-- Start of RECORDS SHOWN --

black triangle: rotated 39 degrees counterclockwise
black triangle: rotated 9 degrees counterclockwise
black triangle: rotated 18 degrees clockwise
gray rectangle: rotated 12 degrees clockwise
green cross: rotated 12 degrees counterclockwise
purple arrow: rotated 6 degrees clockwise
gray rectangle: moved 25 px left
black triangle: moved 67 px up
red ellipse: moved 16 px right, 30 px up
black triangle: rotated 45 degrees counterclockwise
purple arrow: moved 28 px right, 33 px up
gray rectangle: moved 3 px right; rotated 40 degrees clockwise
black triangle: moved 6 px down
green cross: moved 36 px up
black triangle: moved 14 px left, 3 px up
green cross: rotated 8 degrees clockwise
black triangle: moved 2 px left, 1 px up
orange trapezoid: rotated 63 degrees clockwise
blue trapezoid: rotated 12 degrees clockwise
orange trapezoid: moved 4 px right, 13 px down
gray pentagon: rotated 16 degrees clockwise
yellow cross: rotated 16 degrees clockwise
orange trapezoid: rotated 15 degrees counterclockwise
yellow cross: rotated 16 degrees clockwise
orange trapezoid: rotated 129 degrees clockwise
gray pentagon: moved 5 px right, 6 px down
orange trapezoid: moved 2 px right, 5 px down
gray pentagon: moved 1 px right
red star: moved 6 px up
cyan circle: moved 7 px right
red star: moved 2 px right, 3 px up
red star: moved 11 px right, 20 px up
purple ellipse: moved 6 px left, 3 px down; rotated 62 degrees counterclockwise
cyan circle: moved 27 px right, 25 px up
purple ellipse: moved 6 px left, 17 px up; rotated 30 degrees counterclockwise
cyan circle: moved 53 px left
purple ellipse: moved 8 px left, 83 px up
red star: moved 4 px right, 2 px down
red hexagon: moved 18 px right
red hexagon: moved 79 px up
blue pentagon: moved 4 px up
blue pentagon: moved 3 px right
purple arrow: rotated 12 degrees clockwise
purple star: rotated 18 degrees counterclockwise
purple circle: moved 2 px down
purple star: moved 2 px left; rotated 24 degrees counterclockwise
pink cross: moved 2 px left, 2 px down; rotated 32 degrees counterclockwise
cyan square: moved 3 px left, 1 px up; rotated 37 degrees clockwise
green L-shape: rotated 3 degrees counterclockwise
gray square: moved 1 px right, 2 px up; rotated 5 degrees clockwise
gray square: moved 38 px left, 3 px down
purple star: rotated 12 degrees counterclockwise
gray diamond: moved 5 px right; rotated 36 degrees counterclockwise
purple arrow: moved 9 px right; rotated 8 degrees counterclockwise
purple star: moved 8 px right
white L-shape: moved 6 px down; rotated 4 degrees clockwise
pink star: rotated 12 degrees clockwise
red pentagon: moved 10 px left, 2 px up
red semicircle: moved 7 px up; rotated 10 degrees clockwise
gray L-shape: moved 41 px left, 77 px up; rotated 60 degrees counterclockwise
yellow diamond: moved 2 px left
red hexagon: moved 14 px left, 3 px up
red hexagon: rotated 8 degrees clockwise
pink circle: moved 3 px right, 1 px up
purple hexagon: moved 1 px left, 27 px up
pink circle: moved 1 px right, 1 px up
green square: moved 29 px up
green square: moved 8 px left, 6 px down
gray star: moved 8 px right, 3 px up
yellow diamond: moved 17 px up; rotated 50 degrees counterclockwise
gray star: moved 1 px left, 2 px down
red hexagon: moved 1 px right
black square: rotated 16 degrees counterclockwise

-- End of RECORDS SHOWN --

• _SET TASK_
Reproduce all of the records above verbatim, line for line, in their original order.

• _SOLUTION TO THE EXERCISE_
black triangle: rotated 39 degrees counterclockwise
black triangle: rotated 9 degrees counterclockwise
black triangle: rotated 18 degrees clockwise
gray rectangle: rotated 12 degrees clockwise
green cross: rotated 12 degrees counterclockwise
purple arrow: rotated 6 degrees clockwise
gray rectangle: moved 25 px left
black triangle: moved 67 px up
red ellipse: moved 16 px right, 30 px up
black triangle: rotated 45 degrees counterclockwise
purple arrow: moved 28 px right, 33 px up
gray rectangle: moved 3 px right; rotated 40 degrees clockwise
black triangle: moved 6 px down
green cross: moved 36 px up
black triangle: moved 14 px left, 3 px up
green cross: rotated 8 degrees clockwise
black triangle: moved 2 px left, 1 px up
orange trapezoid: rotated 63 degrees clockwise
blue trapezoid: rotated 12 degrees clockwise
orange trapezoid: moved 4 px right, 13 px down
gray pentagon: rotated 16 degrees clockwise
yellow cross: rotated 16 degrees clockwise
orange trapezoid: rotated 15 degrees counterclockwise
yellow cross: rotated 16 degrees clockwise
orange trapezoid: rotated 129 degrees clockwise
gray pentagon: moved 5 px right, 6 px down
orange trapezoid: moved 2 px right, 5 px down
gray pentagon: moved 1 px right
red star: moved 6 px up
cyan circle: moved 7 px right
red star: moved 2 px right, 3 px up
red star: moved 11 px right, 20 px up
purple ellipse: moved 6 px left, 3 px down; rotated 62 degrees counterclockwise
cyan circle: moved 27 px right, 25 px up
purple ellipse: moved 6 px left, 17 px up; rotated 30 degrees counterclockwise
cyan circle: moved 53 px left
purple ellipse: moved 8 px left, 83 px up
red star: moved 4 px right, 2 px down
red hexagon: moved 18 px right
red hexagon: moved 79 px up
blue pentagon: moved 4 px up
blue pentagon: moved 3 px right
purple arrow: rotated 12 degrees clockwise
purple star: rotated 18 degrees counterclockwise
purple circle: moved 2 px down
purple star: moved 2 px left; rotated 24 degrees counterclockwise
pink cross: moved 2 px left, 2 px down; rotated 32 degrees counterclockwise
cyan square: moved 3 px left, 1 px up; rotated 37 degrees clockwise
green L-shape: rotated 3 degrees counterclockwise
gray square: moved 1 px right, 2 px up; rotated 5 degrees clockwise
gray square: moved 38 px left, 3 px down
purple star: rotated 12 degrees counterclockwise
gray diamond: moved 5 px right; rotated 36 degrees counterclockwise
purple arrow: moved 9 px right; rotated 8 degrees counterclockwise
purple star: moved 8 px right
white L-shape: moved 6 px down; rotated 4 degrees clockwise
pink star: rotated 12 degrees clockwise
red pentagon: moved 10 px left, 2 px up
red semicircle: moved 7 px up; rotated 10 degrees clockwise
gray L-shape: moved 41 px left, 77 px up; rotated 60 degrees counterclockwise
yellow diamond: moved 2 px left
red hexagon: moved 14 px left, 3 px up
red hexagon: rotated 8 degrees clockwise
pink circle: moved 3 px right, 1 px up
purple hexagon: moved 1 px left, 27 px up
pink circle: moved 1 px right, 1 px up
green square: moved 29 px up
green square: moved 8 px left, 6 px down
gray star: moved 8 px right, 3 px up
yellow diamond: moved 17 px up; rotated 50 degrees counterclockwise
gray star: moved 1 px left, 2 px down
red hexagon: moved 1 px right
black square: rotated 16 degrees counterclockwise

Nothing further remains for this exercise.